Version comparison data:
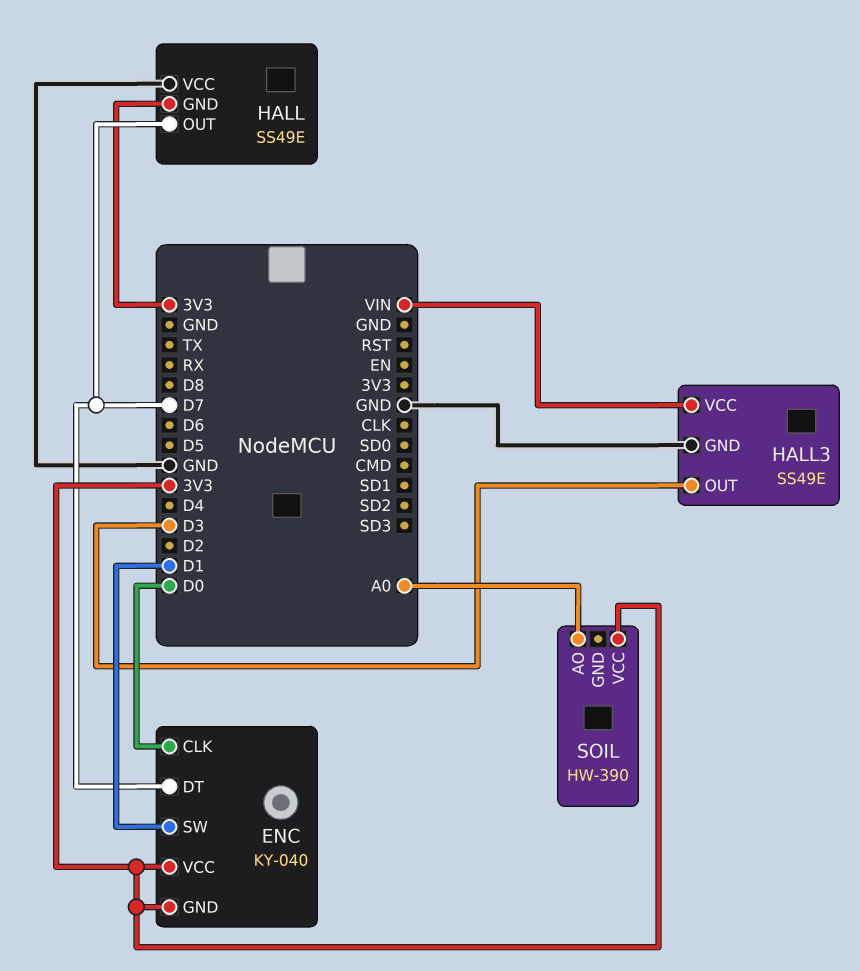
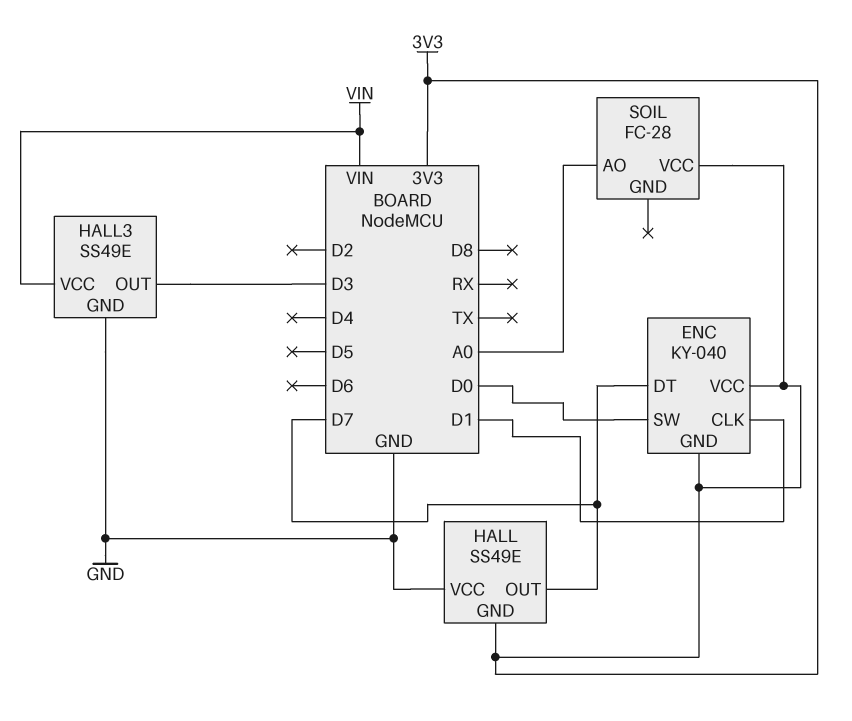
ENC pin CLK: D0 -> D1
ENC pin SW: D1 -> D0
SOIL: HW-390 -> FC-28

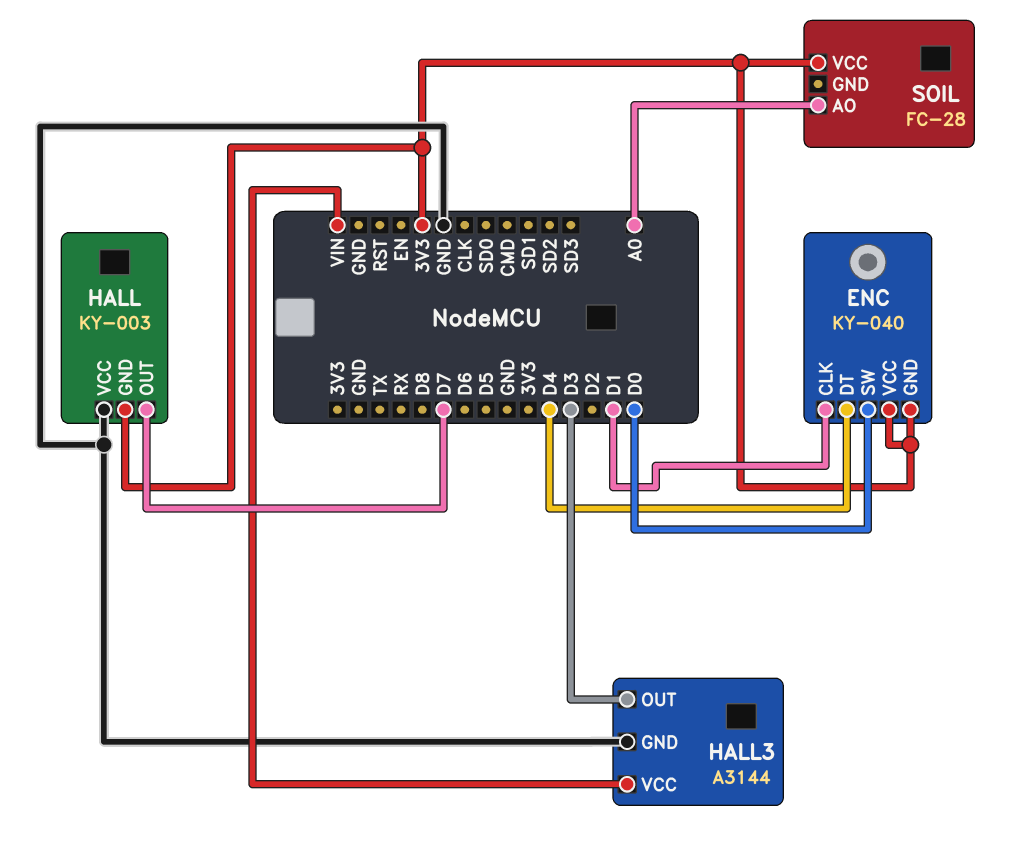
ENC pin DT: D7 -> D4
HALL: SS49E -> KY-003
HALL3: SS49E -> A3144

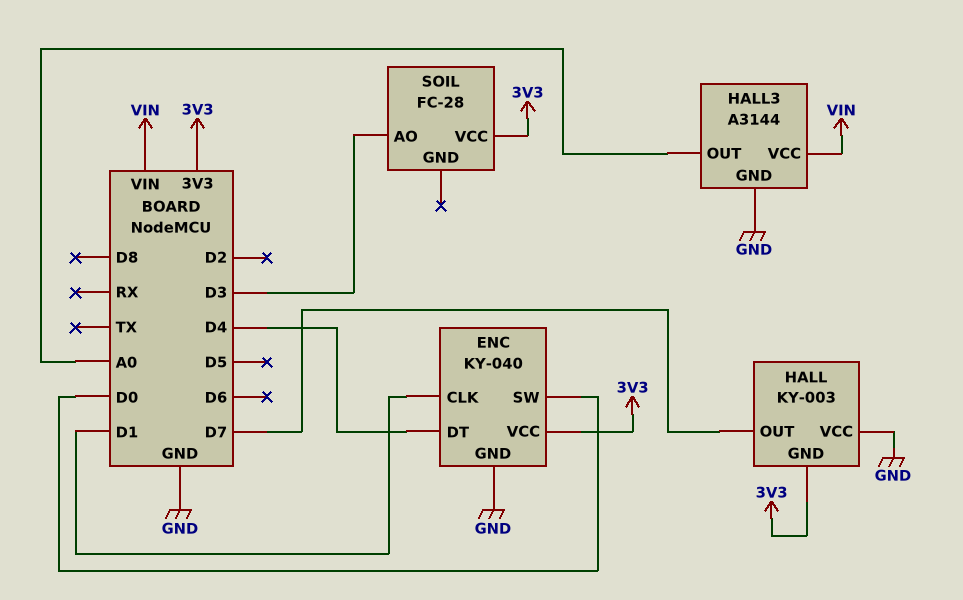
ENC pin GND: 3V3 -> GND
HALL3 pin OUT: D3 -> A0
SOIL pin AO: A0 -> D3

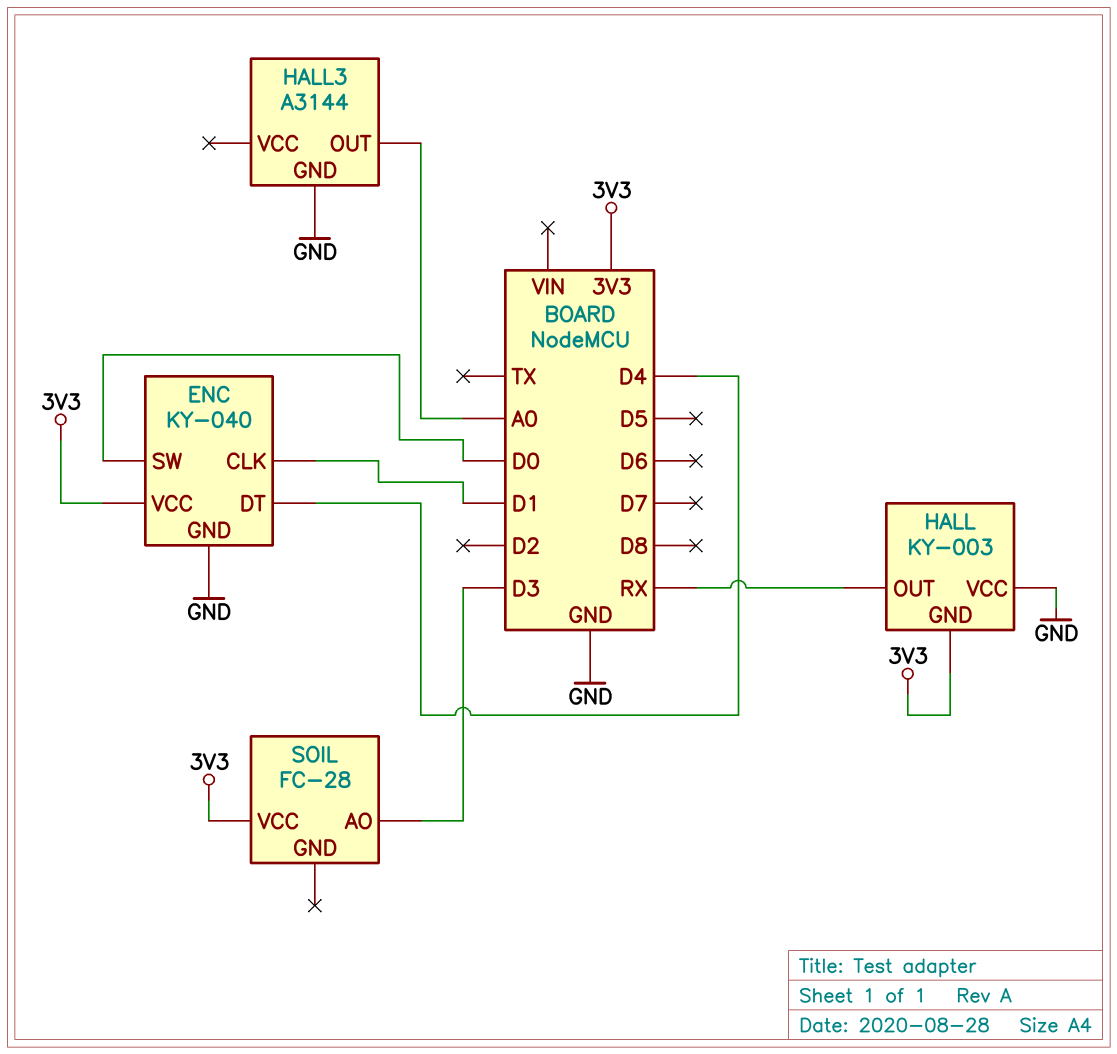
HALL pin OUT: D7 -> RX
HALL3 pin VCC: VIN -> none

#### [Task item]
Set down exactly and only the lines from the line that contains "HALL3: SS49E -> A3144" through the last line of the entries above, with both of those lines included and the pictures left out.

#### [Response to the task]
HALL3: SS49E -> A3144

ENC pin GND: 3V3 -> GND
HALL3 pin OUT: D3 -> A0
SOIL pin AO: A0 -> D3

HALL pin OUT: D7 -> RX
HALL3 pin VCC: VIN -> none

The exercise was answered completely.